What you will do
Produce an exact transcription of the data, with the images left out.

Supplied information
BEGIN

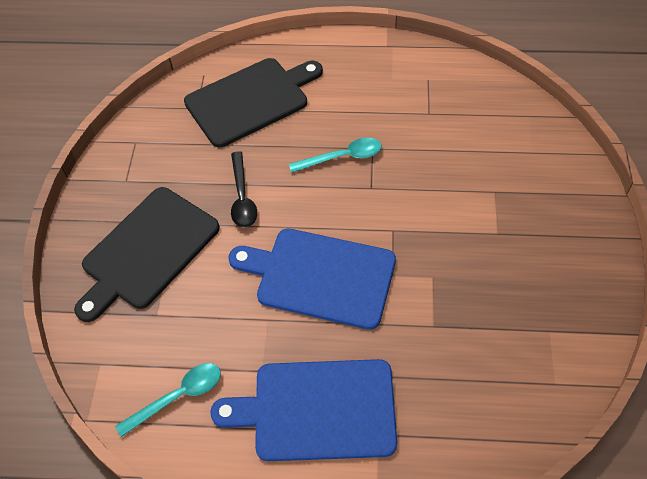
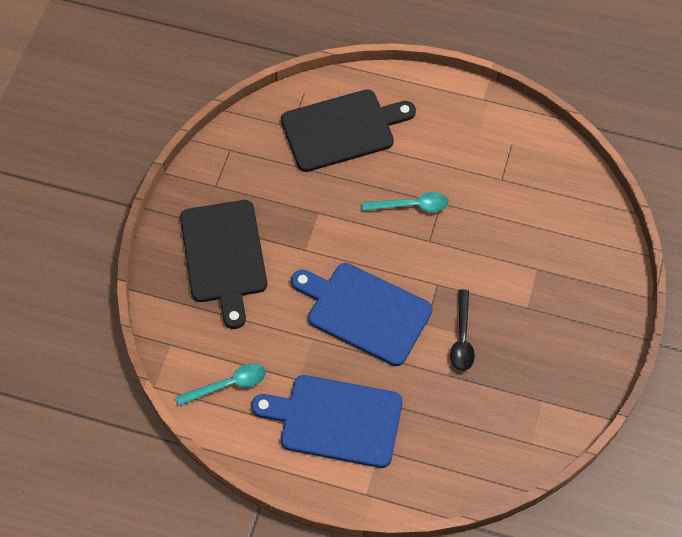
camera: 10 degrees right, 5 degrees up
(147, 251) = (224, 256): black cutting board -> black cutting board turned 60 degrees counterclockwise
(242, 197) = (314, 224): black spoon -> black spoon (462, 338)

END

Response
camera: 10 degrees right, 5 degrees up
(147, 251) = (224, 256): black cutting board -> black cutting board turned 60 degrees counterclockwise
(242, 197) = (314, 224): black spoon -> black spoon (462, 338)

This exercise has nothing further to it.